* **ABOUT THIS TASK**: Of the lines below, write out exactly those from the line with "(554, 186) = (532, 223): white" through the line with "(89, 383) = (103, 218): yellow lemon -> none", both included, and skip the rest.

DATASET RECORDS Start Marker

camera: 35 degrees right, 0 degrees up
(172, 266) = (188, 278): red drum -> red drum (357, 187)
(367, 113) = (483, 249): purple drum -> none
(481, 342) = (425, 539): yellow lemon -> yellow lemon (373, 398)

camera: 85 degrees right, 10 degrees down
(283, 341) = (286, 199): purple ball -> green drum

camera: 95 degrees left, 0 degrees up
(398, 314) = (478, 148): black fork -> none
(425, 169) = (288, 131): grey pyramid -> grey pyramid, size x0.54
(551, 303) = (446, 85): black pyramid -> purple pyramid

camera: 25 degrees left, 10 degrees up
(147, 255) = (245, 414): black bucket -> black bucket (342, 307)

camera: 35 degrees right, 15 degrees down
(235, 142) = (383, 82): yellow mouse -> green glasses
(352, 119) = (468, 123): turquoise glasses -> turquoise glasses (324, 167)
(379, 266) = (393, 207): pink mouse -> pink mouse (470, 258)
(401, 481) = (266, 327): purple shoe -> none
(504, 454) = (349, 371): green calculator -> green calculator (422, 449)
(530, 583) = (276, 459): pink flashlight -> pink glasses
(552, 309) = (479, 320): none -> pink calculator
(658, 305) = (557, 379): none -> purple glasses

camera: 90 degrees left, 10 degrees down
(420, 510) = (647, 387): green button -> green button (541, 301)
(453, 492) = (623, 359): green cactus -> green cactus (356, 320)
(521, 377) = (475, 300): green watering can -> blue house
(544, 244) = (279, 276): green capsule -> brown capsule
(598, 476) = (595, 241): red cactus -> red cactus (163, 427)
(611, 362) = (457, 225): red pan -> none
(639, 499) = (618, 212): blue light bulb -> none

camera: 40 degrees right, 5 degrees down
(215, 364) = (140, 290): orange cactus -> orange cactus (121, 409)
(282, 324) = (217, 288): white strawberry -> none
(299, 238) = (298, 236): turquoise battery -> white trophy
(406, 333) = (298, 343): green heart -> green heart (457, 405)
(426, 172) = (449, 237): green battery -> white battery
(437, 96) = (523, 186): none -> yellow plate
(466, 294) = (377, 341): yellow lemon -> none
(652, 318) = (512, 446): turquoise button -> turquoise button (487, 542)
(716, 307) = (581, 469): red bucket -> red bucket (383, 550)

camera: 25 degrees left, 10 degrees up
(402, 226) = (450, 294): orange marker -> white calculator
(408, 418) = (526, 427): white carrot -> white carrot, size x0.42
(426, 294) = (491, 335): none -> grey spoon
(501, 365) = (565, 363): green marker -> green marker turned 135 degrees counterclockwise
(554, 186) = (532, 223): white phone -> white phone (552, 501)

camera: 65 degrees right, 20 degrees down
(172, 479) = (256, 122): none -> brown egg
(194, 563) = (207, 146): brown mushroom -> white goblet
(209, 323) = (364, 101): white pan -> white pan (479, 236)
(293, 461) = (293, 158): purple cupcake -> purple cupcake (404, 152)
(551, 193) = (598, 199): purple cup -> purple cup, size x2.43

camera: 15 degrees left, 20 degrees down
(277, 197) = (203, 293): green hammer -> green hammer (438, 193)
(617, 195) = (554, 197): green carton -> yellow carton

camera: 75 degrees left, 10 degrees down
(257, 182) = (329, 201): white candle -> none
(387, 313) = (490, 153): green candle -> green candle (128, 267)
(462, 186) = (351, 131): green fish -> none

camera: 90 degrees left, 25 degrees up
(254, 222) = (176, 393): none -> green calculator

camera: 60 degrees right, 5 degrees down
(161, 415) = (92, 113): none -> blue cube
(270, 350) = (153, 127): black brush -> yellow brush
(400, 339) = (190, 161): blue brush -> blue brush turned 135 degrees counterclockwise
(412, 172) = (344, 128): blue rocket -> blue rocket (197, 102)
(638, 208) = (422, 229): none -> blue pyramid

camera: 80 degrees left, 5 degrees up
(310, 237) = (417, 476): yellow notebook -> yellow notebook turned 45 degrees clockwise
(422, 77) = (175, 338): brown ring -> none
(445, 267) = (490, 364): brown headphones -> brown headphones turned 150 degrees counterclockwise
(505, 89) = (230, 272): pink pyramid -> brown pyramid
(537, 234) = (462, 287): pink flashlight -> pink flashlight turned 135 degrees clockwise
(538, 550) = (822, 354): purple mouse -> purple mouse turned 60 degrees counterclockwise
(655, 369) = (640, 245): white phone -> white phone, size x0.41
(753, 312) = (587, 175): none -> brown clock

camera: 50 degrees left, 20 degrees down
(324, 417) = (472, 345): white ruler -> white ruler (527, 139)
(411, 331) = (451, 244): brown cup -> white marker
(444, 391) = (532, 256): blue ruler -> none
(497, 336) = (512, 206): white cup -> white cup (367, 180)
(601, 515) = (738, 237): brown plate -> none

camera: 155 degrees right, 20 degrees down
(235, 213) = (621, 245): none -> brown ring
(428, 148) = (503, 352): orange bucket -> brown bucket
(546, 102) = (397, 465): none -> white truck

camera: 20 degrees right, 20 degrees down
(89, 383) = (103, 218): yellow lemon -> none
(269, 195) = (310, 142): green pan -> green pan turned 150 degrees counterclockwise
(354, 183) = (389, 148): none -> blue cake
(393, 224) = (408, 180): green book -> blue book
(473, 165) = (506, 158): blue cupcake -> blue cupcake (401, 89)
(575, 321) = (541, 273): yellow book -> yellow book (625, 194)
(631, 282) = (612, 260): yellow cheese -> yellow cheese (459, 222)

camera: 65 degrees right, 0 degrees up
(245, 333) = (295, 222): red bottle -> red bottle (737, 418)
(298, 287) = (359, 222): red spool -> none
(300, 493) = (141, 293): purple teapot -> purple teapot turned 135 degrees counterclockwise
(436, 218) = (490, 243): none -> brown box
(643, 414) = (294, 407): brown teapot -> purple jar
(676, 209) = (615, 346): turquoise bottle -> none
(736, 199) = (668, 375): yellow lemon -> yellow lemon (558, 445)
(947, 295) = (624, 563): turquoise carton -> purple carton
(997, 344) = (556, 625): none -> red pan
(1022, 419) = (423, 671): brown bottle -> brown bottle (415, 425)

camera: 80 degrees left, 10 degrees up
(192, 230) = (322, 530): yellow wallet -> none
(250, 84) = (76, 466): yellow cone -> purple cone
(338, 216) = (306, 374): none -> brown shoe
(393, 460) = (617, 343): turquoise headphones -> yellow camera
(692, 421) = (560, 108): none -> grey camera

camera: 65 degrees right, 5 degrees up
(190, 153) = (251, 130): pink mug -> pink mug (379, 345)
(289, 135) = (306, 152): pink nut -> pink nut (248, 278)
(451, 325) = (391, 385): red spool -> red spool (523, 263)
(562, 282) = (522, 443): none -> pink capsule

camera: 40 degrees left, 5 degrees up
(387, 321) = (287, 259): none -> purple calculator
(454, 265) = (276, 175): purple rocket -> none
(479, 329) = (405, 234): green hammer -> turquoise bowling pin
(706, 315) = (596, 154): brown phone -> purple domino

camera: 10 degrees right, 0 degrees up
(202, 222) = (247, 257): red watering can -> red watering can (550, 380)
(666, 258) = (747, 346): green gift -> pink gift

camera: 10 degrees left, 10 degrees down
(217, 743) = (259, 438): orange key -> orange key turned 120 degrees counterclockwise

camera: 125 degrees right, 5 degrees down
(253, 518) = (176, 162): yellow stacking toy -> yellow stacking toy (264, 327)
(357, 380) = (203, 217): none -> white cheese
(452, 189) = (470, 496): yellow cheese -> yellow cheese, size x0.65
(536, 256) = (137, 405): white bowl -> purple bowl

DATASET RECORDS End Marker

* **EXPECTED OUTPUT**:
(554, 186) = (532, 223): white phone -> white phone (552, 501)

camera: 65 degrees right, 20 degrees down
(172, 479) = (256, 122): none -> brown egg
(194, 563) = (207, 146): brown mushroom -> white goblet
(209, 323) = (364, 101): white pan -> white pan (479, 236)
(293, 461) = (293, 158): purple cupcake -> purple cupcake (404, 152)
(551, 193) = (598, 199): purple cup -> purple cup, size x2.43

camera: 15 degrees left, 20 degrees down
(277, 197) = (203, 293): green hammer -> green hammer (438, 193)
(617, 195) = (554, 197): green carton -> yellow carton

camera: 75 degrees left, 10 degrees down
(257, 182) = (329, 201): white candle -> none
(387, 313) = (490, 153): green candle -> green candle (128, 267)
(462, 186) = (351, 131): green fish -> none

camera: 90 degrees left, 25 degrees up
(254, 222) = (176, 393): none -> green calculator

camera: 60 degrees right, 5 degrees down
(161, 415) = (92, 113): none -> blue cube
(270, 350) = (153, 127): black brush -> yellow brush
(400, 339) = (190, 161): blue brush -> blue brush turned 135 degrees counterclockwise
(412, 172) = (344, 128): blue rocket -> blue rocket (197, 102)
(638, 208) = (422, 229): none -> blue pyramid

camera: 80 degrees left, 5 degrees up
(310, 237) = (417, 476): yellow notebook -> yellow notebook turned 45 degrees clockwise
(422, 77) = (175, 338): brown ring -> none
(445, 267) = (490, 364): brown headphones -> brown headphones turned 150 degrees counterclockwise
(505, 89) = (230, 272): pink pyramid -> brown pyramid
(537, 234) = (462, 287): pink flashlight -> pink flashlight turned 135 degrees clockwise
(538, 550) = (822, 354): purple mouse -> purple mouse turned 60 degrees counterclockwise
(655, 369) = (640, 245): white phone -> white phone, size x0.41
(753, 312) = (587, 175): none -> brown clock

camera: 50 degrees left, 20 degrees down
(324, 417) = (472, 345): white ruler -> white ruler (527, 139)
(411, 331) = (451, 244): brown cup -> white marker
(444, 391) = (532, 256): blue ruler -> none
(497, 336) = (512, 206): white cup -> white cup (367, 180)
(601, 515) = (738, 237): brown plate -> none

camera: 155 degrees right, 20 degrees down
(235, 213) = (621, 245): none -> brown ring
(428, 148) = (503, 352): orange bucket -> brown bucket
(546, 102) = (397, 465): none -> white truck

camera: 20 degrees right, 20 degrees down
(89, 383) = (103, 218): yellow lemon -> none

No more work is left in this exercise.